*The problem*: Given the material below, output exactly the lines from the line with "gray square: (98, 55) -> (103, 51), moved" to the line with "black arrow: (33, 44) -> (33, 18), moved", both ends included, and no other lines.

______

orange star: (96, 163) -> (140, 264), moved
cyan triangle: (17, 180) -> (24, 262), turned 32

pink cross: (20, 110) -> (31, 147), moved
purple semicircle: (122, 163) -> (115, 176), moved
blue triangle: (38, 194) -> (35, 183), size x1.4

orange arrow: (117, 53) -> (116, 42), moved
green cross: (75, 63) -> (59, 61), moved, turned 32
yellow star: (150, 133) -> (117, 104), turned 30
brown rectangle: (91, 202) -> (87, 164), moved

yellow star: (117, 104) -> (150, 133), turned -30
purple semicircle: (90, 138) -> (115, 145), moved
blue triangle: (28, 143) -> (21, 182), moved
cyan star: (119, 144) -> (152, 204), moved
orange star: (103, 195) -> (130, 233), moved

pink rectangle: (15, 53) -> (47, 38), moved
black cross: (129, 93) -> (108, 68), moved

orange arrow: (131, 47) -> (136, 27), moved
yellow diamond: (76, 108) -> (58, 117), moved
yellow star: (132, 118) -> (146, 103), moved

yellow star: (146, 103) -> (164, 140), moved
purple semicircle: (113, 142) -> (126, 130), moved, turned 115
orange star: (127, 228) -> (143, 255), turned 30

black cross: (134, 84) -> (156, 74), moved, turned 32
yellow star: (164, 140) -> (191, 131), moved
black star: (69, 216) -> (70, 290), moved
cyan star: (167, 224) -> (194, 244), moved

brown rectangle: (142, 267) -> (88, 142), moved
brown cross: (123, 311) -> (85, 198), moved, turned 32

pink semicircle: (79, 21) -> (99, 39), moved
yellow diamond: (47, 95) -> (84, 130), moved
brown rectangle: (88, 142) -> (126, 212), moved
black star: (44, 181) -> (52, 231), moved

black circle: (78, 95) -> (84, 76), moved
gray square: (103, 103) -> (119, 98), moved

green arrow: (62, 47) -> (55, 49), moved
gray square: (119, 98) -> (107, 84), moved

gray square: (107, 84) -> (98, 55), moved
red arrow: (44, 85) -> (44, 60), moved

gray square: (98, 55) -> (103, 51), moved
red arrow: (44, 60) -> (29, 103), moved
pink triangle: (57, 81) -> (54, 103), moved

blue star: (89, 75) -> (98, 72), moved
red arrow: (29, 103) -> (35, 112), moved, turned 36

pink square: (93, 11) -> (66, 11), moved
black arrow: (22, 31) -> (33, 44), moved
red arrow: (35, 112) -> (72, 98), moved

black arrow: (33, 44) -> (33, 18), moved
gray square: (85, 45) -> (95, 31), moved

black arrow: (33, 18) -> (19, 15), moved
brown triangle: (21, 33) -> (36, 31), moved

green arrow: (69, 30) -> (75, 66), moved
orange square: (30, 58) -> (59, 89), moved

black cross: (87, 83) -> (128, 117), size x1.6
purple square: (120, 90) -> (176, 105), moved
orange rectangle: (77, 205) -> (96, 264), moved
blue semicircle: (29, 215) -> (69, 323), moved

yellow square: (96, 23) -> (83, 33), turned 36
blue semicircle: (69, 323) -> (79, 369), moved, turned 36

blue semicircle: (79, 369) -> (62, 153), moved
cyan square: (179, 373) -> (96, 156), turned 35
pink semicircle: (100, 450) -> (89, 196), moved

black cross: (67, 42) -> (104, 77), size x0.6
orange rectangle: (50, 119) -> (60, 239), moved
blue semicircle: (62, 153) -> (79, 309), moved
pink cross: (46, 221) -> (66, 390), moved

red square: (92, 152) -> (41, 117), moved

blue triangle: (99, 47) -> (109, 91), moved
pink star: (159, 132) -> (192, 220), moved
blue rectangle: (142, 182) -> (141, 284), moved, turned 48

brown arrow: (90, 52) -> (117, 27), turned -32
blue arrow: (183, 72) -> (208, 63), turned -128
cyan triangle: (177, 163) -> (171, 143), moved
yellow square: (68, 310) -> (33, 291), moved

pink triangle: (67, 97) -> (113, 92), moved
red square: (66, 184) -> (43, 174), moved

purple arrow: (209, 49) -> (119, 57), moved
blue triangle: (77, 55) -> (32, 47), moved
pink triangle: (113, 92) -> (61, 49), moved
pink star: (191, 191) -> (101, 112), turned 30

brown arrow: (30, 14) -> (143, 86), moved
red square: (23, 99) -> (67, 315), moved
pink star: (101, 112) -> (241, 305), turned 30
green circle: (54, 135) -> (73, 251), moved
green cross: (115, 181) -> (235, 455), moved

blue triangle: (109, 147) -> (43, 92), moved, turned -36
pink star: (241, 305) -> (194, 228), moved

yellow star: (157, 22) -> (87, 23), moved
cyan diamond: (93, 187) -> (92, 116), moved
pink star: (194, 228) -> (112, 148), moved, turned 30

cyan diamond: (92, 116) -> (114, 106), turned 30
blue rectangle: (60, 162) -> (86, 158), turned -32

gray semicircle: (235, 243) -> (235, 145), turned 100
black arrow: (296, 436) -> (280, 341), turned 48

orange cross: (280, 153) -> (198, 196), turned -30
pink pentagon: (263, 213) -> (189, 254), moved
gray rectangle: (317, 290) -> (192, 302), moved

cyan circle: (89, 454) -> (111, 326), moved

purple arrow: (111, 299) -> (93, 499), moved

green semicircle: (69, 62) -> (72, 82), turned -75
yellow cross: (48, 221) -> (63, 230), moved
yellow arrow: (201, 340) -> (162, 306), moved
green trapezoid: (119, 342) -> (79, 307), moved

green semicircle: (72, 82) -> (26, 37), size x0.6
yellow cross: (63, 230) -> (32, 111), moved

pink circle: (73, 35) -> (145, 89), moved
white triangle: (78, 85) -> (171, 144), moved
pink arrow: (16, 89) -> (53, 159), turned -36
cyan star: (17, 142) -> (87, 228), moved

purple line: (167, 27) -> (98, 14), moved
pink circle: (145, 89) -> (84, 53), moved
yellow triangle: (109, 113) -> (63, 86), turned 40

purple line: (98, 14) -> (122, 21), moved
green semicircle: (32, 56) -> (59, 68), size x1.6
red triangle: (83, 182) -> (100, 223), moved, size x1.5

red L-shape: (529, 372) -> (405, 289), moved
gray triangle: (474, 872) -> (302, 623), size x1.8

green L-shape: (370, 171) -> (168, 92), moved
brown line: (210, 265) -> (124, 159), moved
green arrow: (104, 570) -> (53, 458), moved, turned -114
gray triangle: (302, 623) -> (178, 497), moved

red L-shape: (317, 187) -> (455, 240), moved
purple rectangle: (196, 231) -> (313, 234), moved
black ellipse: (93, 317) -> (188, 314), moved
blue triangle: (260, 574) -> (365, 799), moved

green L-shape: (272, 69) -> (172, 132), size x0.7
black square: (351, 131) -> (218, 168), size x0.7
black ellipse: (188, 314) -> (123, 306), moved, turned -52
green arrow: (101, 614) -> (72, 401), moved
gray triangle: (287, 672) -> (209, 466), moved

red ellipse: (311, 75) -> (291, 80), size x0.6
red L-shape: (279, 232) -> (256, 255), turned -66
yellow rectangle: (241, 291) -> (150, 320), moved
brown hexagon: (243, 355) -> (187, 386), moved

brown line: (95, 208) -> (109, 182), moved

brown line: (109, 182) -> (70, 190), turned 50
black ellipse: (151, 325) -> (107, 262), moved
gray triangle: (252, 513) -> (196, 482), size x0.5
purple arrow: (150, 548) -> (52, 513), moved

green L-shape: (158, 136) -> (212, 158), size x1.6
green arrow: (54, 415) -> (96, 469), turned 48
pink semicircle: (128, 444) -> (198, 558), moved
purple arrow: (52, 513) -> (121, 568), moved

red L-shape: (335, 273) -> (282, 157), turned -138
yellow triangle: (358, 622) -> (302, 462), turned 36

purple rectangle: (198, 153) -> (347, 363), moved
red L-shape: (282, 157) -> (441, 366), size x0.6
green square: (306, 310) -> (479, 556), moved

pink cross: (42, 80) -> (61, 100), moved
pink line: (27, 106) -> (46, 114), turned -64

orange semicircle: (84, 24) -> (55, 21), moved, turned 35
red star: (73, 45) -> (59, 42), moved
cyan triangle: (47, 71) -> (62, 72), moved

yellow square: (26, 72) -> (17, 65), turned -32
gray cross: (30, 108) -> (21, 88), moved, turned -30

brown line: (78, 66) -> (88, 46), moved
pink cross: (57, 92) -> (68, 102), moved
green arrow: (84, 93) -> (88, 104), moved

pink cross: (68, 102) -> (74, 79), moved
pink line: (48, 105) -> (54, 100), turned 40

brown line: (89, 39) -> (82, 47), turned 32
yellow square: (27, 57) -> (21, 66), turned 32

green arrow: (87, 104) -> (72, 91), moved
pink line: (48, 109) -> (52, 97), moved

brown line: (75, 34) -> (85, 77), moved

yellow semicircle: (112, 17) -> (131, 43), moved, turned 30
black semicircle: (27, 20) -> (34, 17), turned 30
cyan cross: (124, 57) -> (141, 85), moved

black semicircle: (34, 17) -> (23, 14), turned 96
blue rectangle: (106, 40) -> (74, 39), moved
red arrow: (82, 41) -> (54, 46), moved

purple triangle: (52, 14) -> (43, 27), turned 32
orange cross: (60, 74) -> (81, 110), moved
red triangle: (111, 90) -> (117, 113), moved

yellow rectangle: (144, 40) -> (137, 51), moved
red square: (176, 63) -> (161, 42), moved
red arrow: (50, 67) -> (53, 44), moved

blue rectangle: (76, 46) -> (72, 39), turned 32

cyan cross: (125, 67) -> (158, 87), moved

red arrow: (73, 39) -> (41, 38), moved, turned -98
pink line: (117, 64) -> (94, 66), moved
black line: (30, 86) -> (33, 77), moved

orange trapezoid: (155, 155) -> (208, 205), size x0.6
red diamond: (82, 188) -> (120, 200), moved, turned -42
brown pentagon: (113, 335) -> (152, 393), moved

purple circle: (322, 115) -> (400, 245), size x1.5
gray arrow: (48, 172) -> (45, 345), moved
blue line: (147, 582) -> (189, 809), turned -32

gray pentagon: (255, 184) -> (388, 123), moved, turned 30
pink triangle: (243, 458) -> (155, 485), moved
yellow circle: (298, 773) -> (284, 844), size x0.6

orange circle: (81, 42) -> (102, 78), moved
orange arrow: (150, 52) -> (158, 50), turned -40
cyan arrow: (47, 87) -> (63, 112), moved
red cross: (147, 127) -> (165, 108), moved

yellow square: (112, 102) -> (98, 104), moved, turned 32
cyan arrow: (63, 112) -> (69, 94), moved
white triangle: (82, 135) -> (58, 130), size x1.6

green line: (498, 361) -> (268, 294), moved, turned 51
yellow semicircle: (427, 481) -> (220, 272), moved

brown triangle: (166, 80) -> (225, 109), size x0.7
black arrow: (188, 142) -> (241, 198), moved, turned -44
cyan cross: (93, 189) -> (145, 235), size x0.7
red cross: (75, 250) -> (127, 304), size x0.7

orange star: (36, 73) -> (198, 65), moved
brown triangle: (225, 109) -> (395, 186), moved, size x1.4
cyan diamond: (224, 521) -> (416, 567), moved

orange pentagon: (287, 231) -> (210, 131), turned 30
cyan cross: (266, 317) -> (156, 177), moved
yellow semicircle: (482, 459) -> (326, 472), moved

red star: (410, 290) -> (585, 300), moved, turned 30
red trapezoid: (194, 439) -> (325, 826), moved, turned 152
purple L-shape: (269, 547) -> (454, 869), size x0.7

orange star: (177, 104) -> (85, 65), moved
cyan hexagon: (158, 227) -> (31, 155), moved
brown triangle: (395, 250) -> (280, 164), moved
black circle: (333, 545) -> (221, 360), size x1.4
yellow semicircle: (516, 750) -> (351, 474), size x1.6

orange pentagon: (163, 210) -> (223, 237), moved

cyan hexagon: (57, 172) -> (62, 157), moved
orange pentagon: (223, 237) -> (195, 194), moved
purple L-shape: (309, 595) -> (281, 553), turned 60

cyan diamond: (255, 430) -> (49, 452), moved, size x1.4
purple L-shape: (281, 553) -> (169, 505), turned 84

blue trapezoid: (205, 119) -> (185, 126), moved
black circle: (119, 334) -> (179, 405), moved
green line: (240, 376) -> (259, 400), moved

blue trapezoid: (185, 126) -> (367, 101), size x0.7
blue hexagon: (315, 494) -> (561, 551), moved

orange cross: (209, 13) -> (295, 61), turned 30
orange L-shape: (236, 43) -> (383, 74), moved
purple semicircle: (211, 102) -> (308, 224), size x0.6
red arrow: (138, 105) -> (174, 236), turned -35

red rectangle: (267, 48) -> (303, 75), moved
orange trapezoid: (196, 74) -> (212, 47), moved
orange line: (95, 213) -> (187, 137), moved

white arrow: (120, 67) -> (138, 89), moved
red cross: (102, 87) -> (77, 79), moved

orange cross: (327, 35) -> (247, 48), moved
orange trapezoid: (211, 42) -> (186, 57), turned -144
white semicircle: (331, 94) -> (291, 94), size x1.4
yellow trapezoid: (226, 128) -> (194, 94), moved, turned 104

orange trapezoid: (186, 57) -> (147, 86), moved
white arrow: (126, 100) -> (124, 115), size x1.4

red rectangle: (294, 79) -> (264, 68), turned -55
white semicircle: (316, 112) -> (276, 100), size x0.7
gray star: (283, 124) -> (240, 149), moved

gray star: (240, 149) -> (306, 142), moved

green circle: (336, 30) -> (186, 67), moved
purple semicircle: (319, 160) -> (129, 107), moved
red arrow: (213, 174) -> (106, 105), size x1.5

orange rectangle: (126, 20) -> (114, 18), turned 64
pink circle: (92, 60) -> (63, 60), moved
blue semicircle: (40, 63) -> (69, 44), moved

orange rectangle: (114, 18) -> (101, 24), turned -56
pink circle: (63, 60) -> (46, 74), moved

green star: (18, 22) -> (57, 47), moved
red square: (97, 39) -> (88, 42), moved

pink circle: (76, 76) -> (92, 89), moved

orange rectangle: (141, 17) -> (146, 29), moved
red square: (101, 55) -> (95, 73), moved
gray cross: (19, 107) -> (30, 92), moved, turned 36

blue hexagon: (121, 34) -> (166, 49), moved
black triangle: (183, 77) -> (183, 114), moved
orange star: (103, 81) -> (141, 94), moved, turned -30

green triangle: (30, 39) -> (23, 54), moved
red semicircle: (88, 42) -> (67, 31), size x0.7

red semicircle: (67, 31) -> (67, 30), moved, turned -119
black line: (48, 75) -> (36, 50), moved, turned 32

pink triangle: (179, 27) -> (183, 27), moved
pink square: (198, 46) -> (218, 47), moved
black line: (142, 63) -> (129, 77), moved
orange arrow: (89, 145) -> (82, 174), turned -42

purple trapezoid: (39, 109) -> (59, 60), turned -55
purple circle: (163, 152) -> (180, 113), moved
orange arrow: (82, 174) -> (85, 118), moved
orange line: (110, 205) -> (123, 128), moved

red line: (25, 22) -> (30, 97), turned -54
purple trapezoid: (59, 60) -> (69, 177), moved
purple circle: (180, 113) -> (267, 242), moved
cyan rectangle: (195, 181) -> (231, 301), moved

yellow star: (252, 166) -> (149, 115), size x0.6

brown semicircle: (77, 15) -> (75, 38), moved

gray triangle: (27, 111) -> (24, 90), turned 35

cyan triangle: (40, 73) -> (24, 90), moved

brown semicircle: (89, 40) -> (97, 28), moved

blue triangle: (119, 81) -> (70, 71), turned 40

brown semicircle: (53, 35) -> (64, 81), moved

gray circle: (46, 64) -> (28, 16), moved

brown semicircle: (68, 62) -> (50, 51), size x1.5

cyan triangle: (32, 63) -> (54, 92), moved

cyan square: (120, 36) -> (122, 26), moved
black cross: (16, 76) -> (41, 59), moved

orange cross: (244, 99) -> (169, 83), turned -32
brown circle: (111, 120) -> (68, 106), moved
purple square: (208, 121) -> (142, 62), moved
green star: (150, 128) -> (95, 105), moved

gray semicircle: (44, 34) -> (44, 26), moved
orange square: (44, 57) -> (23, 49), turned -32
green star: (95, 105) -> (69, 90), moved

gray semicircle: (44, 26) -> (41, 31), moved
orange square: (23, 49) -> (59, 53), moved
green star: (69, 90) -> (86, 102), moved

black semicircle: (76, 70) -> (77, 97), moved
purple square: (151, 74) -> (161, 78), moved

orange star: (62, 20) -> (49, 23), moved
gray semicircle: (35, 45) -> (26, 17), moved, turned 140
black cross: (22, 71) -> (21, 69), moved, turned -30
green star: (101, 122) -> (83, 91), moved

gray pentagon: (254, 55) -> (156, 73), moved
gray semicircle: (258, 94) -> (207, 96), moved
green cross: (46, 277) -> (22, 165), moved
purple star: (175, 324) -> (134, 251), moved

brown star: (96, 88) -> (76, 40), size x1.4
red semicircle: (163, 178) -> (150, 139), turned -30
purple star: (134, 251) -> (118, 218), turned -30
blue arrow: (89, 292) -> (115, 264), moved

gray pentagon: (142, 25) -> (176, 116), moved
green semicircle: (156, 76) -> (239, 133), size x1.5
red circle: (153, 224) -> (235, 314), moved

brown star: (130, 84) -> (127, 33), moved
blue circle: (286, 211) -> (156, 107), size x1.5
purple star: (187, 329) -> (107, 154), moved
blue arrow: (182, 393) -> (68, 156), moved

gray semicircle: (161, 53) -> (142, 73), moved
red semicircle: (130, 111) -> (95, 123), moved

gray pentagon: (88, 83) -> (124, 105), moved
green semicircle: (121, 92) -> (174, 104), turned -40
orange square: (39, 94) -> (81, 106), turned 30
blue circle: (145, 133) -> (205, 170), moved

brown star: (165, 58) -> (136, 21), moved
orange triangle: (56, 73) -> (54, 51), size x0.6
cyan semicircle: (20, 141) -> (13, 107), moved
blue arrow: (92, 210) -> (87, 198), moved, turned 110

______

*Written answer*:
gray square: (98, 55) -> (103, 51), moved
red arrow: (44, 60) -> (29, 103), moved
pink triangle: (57, 81) -> (54, 103), moved

blue star: (89, 75) -> (98, 72), moved
red arrow: (29, 103) -> (35, 112), moved, turned 36

pink square: (93, 11) -> (66, 11), moved
black arrow: (22, 31) -> (33, 44), moved
red arrow: (35, 112) -> (72, 98), moved

black arrow: (33, 44) -> (33, 18), moved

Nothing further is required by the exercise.